Transcribe each record exactly. Omit the pictures.
=== Section Start ===
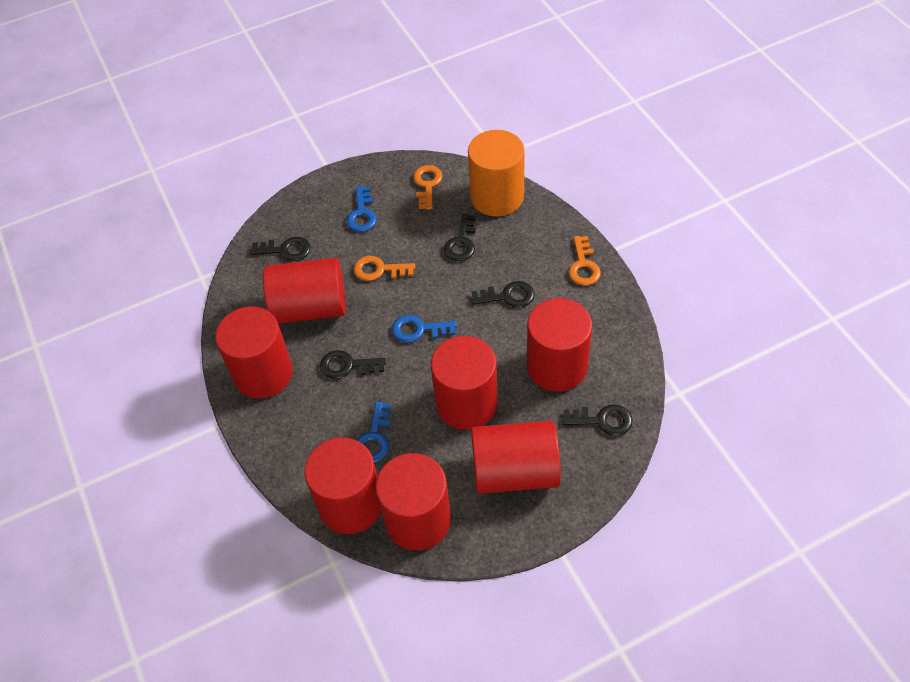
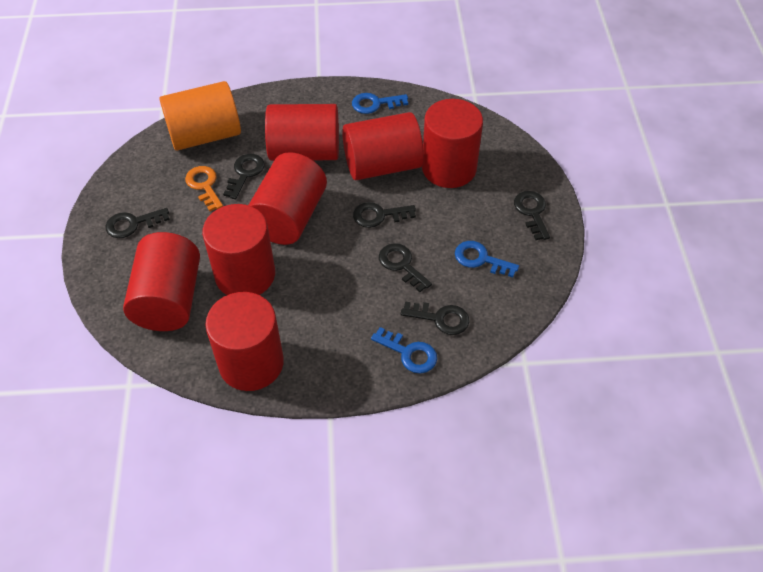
black key: 5 -> 6
orange key: 3 -> 1

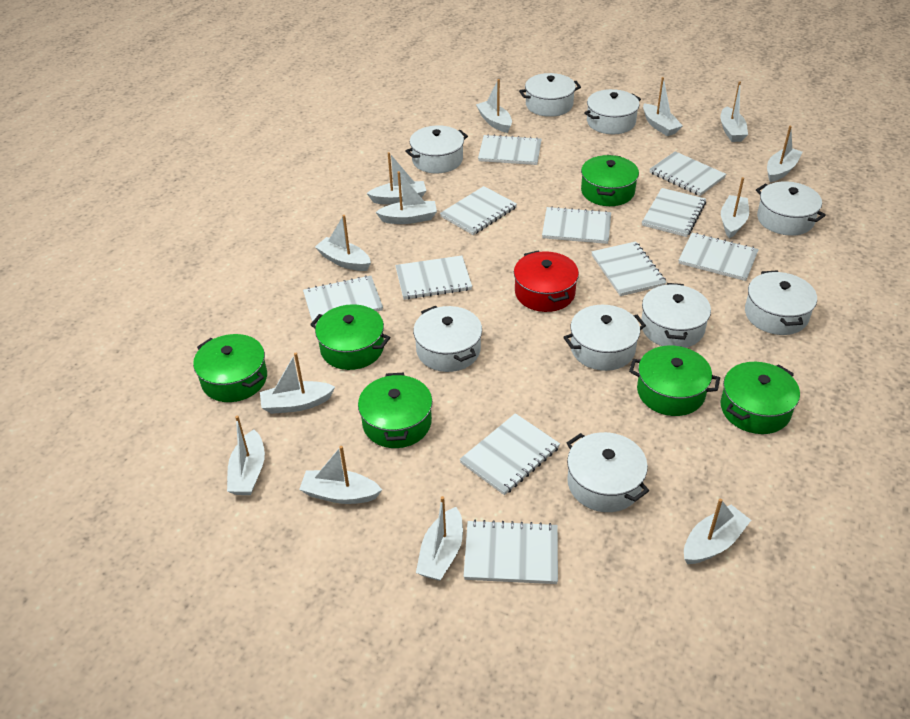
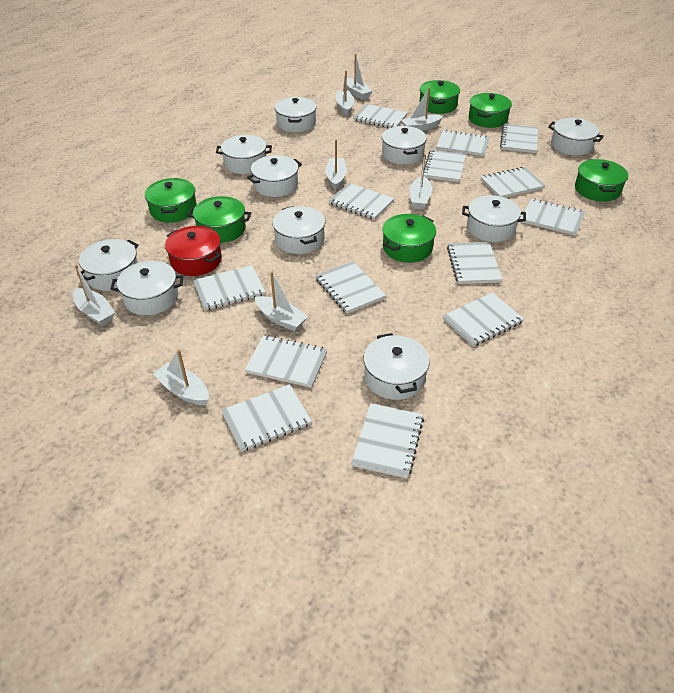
white boat: 13 -> 8
white notebook: 11 -> 14
white pot: 9 -> 10

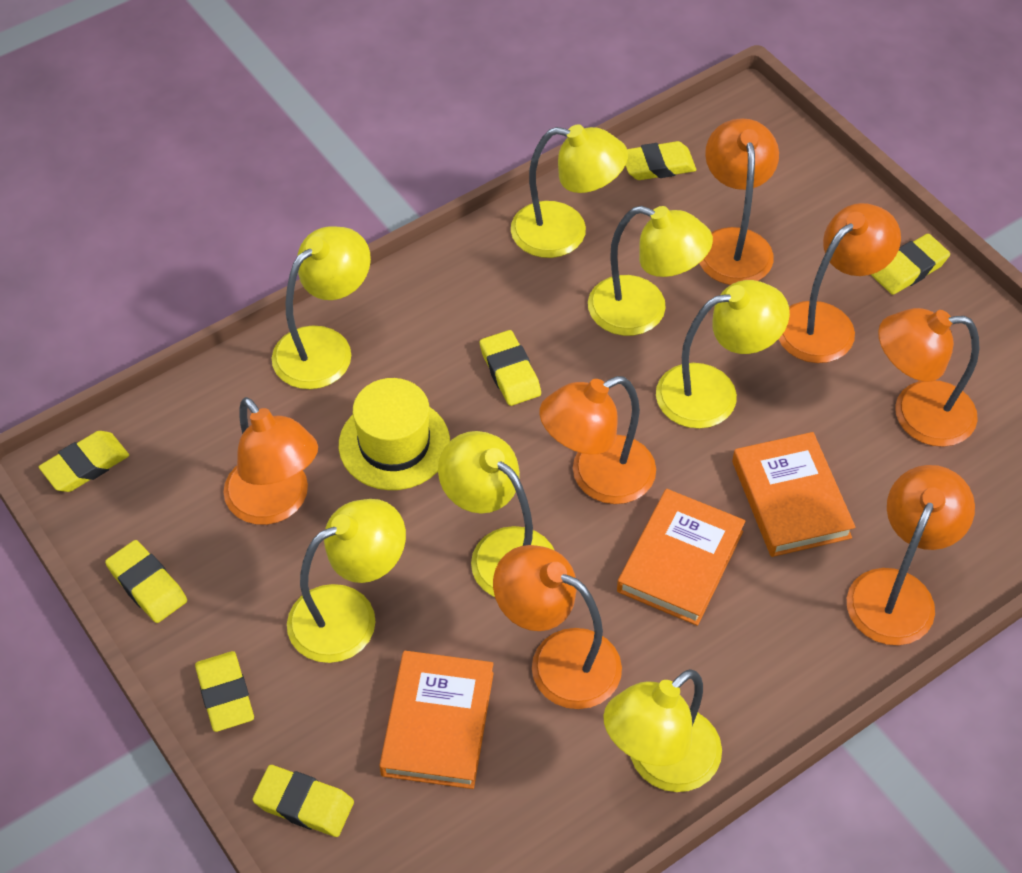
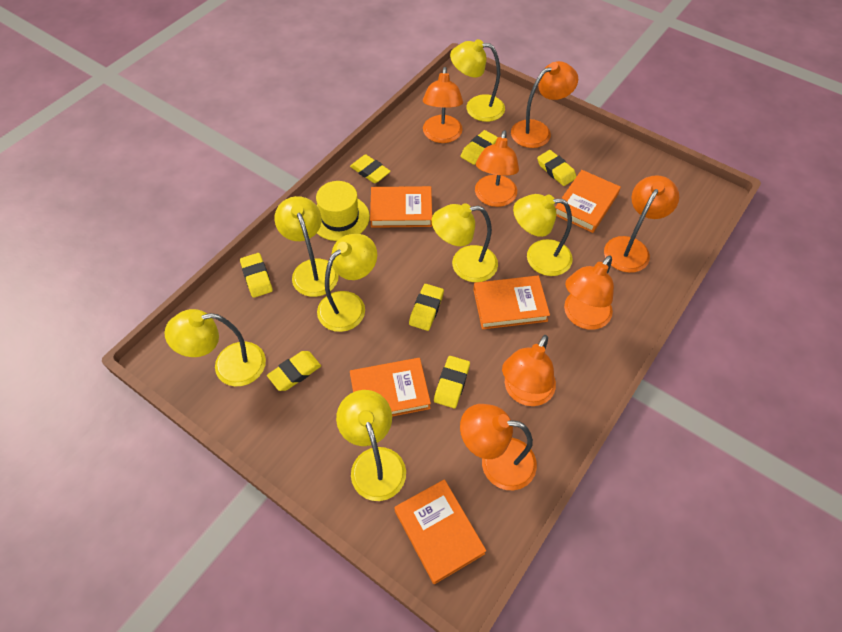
orange book: 3 -> 5

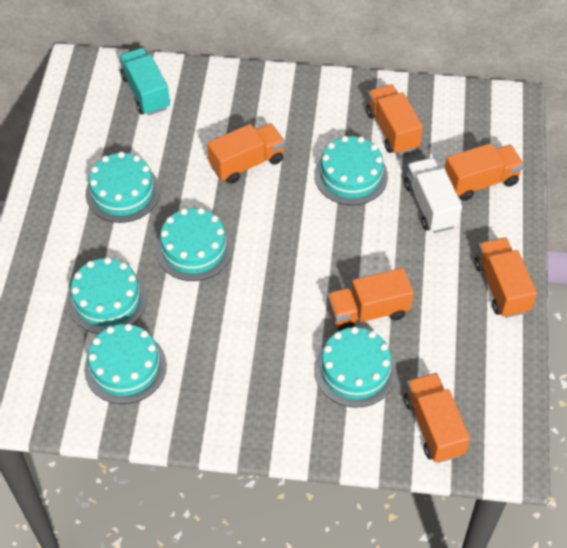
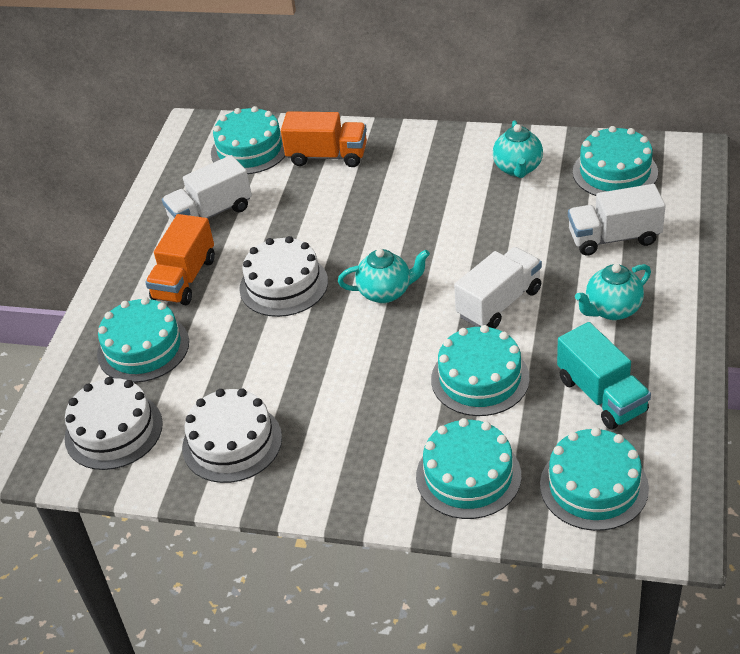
orange truck: 6 -> 2
turquoise teapot: 0 -> 3
white cake: 0 -> 3
white truck: 1 -> 3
=== Section End ===
**EXERCISE RESULT:**
black key: 5 -> 6
orange key: 3 -> 1

white boat: 13 -> 8
white notebook: 11 -> 14
white pot: 9 -> 10

orange book: 3 -> 5

orange truck: 6 -> 2
turquoise teapot: 0 -> 3
white cake: 0 -> 3
white truck: 1 -> 3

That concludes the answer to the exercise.